(The data begins)

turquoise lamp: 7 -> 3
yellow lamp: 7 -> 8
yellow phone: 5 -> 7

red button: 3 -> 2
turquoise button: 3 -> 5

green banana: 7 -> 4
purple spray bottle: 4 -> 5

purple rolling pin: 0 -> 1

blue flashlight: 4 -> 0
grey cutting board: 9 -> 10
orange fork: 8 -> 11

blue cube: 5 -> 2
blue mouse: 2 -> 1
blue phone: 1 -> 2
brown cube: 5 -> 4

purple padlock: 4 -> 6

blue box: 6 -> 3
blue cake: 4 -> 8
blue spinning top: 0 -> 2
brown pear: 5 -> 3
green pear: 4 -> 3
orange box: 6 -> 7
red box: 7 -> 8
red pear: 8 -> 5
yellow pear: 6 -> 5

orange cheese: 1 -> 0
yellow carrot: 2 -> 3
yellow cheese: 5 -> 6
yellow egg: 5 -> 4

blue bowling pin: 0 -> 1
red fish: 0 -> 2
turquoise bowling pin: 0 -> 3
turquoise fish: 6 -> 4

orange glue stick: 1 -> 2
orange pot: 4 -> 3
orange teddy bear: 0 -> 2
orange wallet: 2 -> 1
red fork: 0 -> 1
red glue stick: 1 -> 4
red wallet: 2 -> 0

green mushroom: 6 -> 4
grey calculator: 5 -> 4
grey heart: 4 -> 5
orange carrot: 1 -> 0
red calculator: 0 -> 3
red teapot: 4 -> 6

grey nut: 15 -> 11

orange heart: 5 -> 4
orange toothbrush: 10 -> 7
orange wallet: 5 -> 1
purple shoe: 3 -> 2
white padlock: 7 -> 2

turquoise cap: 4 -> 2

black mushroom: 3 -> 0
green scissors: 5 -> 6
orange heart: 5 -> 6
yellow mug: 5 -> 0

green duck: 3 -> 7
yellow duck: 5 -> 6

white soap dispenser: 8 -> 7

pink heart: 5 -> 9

(The data ends)

§ **Task to carry out**: In full and without any edits, output the material above.

§ **Your solution**:
turquoise lamp: 7 -> 3
yellow lamp: 7 -> 8
yellow phone: 5 -> 7

red button: 3 -> 2
turquoise button: 3 -> 5

green banana: 7 -> 4
purple spray bottle: 4 -> 5

purple rolling pin: 0 -> 1

blue flashlight: 4 -> 0
grey cutting board: 9 -> 10
orange fork: 8 -> 11

blue cube: 5 -> 2
blue mouse: 2 -> 1
blue phone: 1 -> 2
brown cube: 5 -> 4

purple padlock: 4 -> 6

blue box: 6 -> 3
blue cake: 4 -> 8
blue spinning top: 0 -> 2
brown pear: 5 -> 3
green pear: 4 -> 3
orange box: 6 -> 7
red box: 7 -> 8
red pear: 8 -> 5
yellow pear: 6 -> 5

orange cheese: 1 -> 0
yellow carrot: 2 -> 3
yellow cheese: 5 -> 6
yellow egg: 5 -> 4

blue bowling pin: 0 -> 1
red fish: 0 -> 2
turquoise bowling pin: 0 -> 3
turquoise fish: 6 -> 4

orange glue stick: 1 -> 2
orange pot: 4 -> 3
orange teddy bear: 0 -> 2
orange wallet: 2 -> 1
red fork: 0 -> 1
red glue stick: 1 -> 4
red wallet: 2 -> 0

green mushroom: 6 -> 4
grey calculator: 5 -> 4
grey heart: 4 -> 5
orange carrot: 1 -> 0
red calculator: 0 -> 3
red teapot: 4 -> 6

grey nut: 15 -> 11

orange heart: 5 -> 4
orange toothbrush: 10 -> 7
orange wallet: 5 -> 1
purple shoe: 3 -> 2
white padlock: 7 -> 2

turquoise cap: 4 -> 2

black mushroom: 3 -> 0
green scissors: 5 -> 6
orange heart: 5 -> 6
yellow mug: 5 -> 0

green duck: 3 -> 7
yellow duck: 5 -> 6

white soap dispenser: 8 -> 7

pink heart: 5 -> 9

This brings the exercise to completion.